(Stored items from a collection)
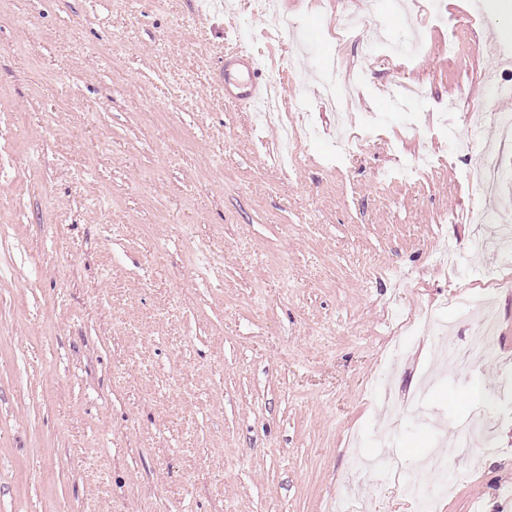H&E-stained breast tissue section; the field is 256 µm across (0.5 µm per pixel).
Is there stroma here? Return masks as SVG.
I'll return each mask as SVG.
<instances>
[{
  "instance_id": "1",
  "label": "stroma",
  "mask_w": 512,
  "mask_h": 512,
  "mask_svg": "<svg viewBox=\"0 0 512 512\" xmlns=\"http://www.w3.org/2000/svg\"><path fill=\"white\" fill-rule=\"evenodd\" d=\"M433 2L288 0L286 28L250 0L233 20L205 0H0V512H333L348 485L347 512H425L356 470L354 443L407 470L445 458L437 512H512V258L466 218L512 222V177L483 195L468 146L512 40L481 0L449 54ZM350 8L367 23L342 39ZM381 33L414 61L363 55ZM241 43L289 75L265 127L224 96ZM308 74L336 94L357 77L344 122ZM285 123L312 130L292 164ZM340 124L364 144L337 146ZM481 301L498 355L427 377ZM476 414L490 450L453 438Z\"/></svg>"
}]
</instances>
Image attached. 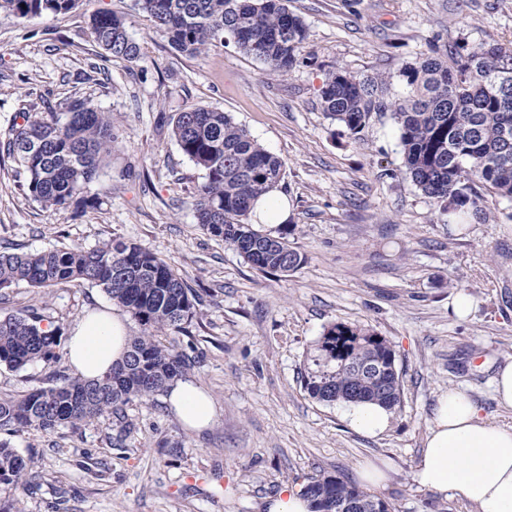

**What to work on**. Output a faithful copy of the data, with each picture left out.

**Problem solution**.
H&E-stained breast tissue section; the field is 256 µm across (0.5 µm per pixel).
Is there stroma here? Return masks as SVG.
I'll return each mask as SVG.
<instances>
[{
  "instance_id": "1",
  "label": "stroma",
  "mask_w": 512,
  "mask_h": 512,
  "mask_svg": "<svg viewBox=\"0 0 512 512\" xmlns=\"http://www.w3.org/2000/svg\"><path fill=\"white\" fill-rule=\"evenodd\" d=\"M433 2L288 0L286 28L250 0L233 20L205 0H0V512H333L348 485L347 512H425L356 470L354 443L407 470L445 458L437 512H512V258L466 218L512 222V177L483 195L468 146L512 40L481 0L449 54ZM350 8L367 23L342 39ZM381 33L414 61L363 55ZM241 43L289 75L265 127L224 96ZM308 74L336 94L357 77L344 122ZM285 123L312 130L292 164ZM340 124L364 144L337 146ZM481 301L498 355L427 377ZM476 414L490 450L453 438Z\"/></svg>"
}]
</instances>
Image attached. 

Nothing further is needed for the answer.